Problem to work on
Give again, word for word, every line below from the one that has "camera: 170 degrees right, 10 degrees up" through the one that has "none -> green shoe [210,560,293,607]", both included, and no others.

The records

[Start of section]

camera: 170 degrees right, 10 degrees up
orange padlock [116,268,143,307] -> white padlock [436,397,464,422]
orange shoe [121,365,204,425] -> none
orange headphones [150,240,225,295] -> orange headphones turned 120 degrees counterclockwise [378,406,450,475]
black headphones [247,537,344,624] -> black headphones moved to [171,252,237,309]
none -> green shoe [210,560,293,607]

[End of section]
[Start of section]

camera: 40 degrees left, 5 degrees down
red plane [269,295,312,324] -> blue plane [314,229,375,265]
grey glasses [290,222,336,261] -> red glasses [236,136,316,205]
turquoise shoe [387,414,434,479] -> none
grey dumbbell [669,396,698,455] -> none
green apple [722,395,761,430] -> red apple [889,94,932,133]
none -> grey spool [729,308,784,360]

[End of section]

Response area
camera: 170 degrees right, 10 degrees up
orange padlock [116,268,143,307] -> white padlock [436,397,464,422]
orange shoe [121,365,204,425] -> none
orange headphones [150,240,225,295] -> orange headphones turned 120 degrees counterclockwise [378,406,450,475]
black headphones [247,537,344,624] -> black headphones moved to [171,252,237,309]
none -> green shoe [210,560,293,607]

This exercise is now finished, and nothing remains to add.